* _INSTRUCTION_:
Every word in the data below belongs in your copy, exactly as given; the pictures do not.

[[ GIVEN DATA open ]]

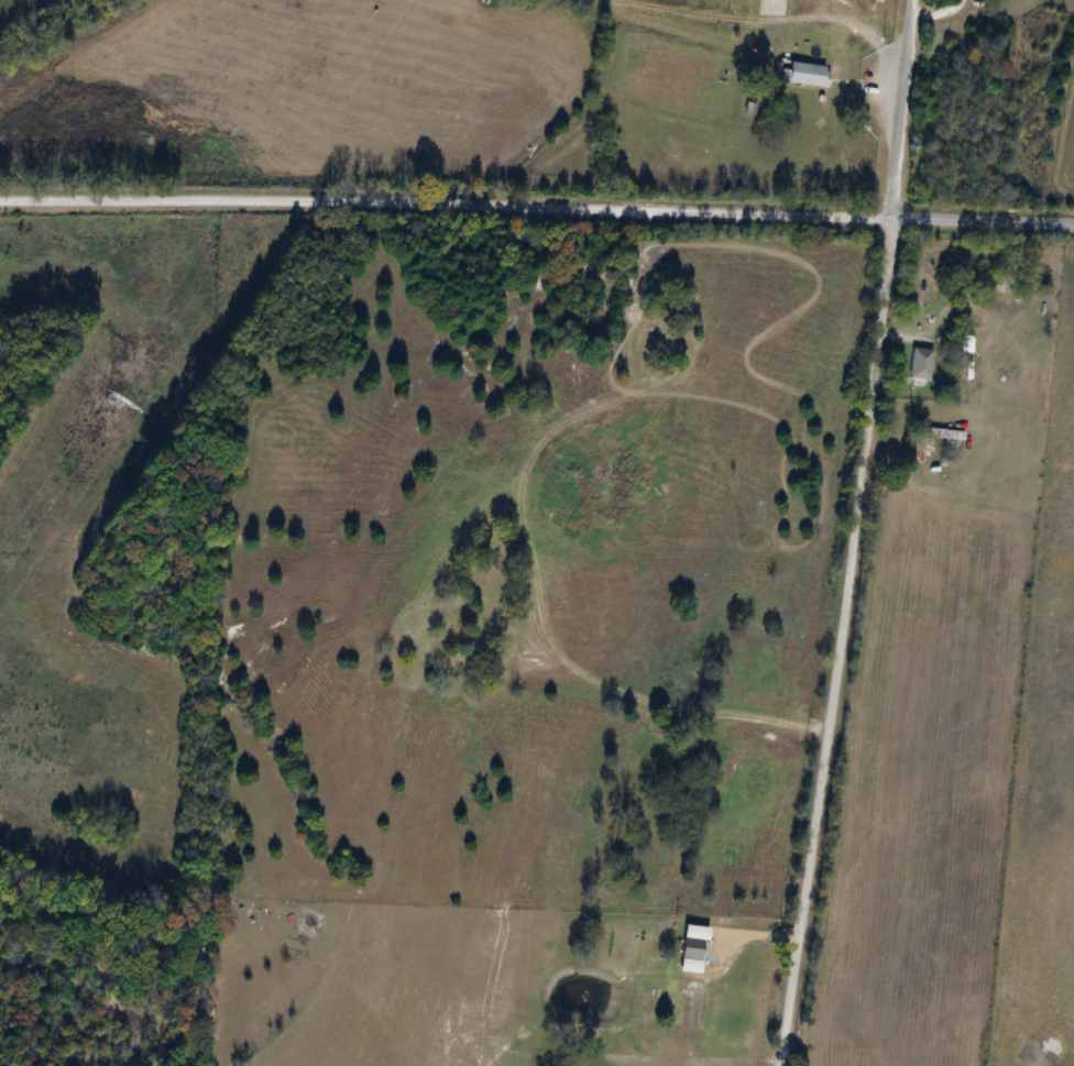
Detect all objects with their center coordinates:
road: (785, 19)
road: (863, 33)
building: (807, 75)
road: (537, 208)
building: (919, 365)
power tower: (108, 401)
building: (931, 440)
road: (850, 533)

[[ GIVEN DATA closed ]]

* _ANSWER SPACE_:
Detect all objects with their center coordinates:
road: (785, 19)
road: (863, 33)
building: (807, 75)
road: (537, 208)
building: (919, 365)
power tower: (108, 401)
building: (931, 440)
road: (850, 533)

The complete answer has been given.